# [To do]
The listing is to be reproduced exactly, excluding its pictures.

# [Dataset excerpt]
==========
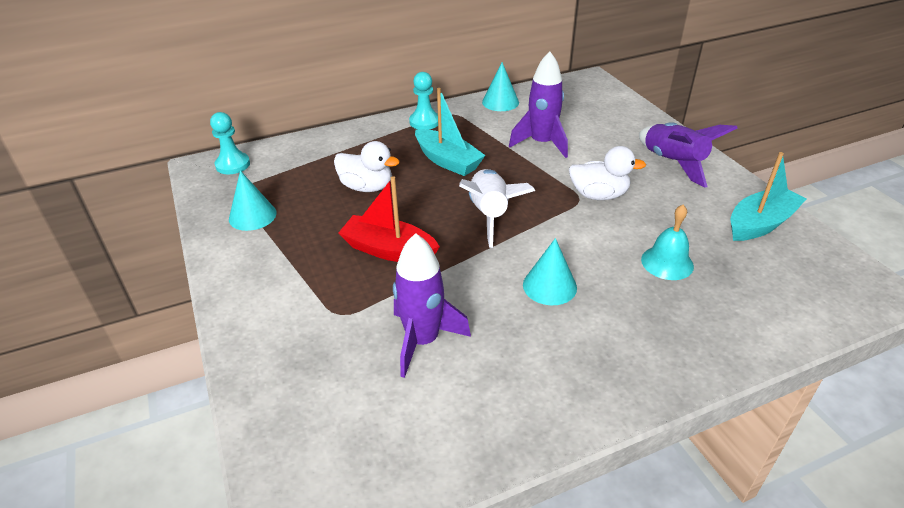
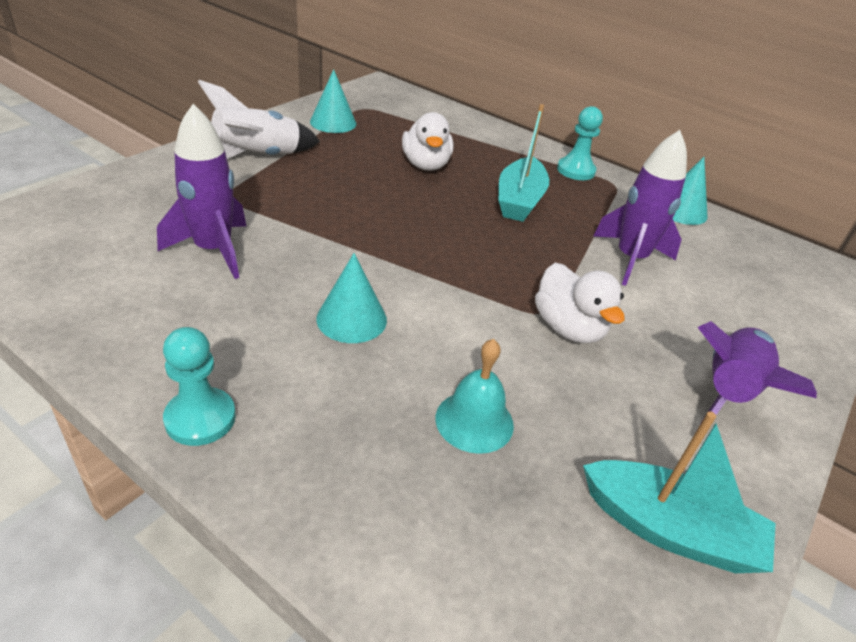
camera: 55 degrees right, 0 degrees up
(233, 165) = (396, 96): turquoise pawn -> turquoise pawn (200, 418)
(389, 250) = (337, 200): red boat -> none
(489, 214) = (448, 249): white rocket -> white rocket (258, 157)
==========
# [Solved exercise]
camera: 55 degrees right, 0 degrees up
(233, 165) = (396, 96): turquoise pawn -> turquoise pawn (200, 418)
(389, 250) = (337, 200): red boat -> none
(489, 214) = (448, 249): white rocket -> white rocket (258, 157)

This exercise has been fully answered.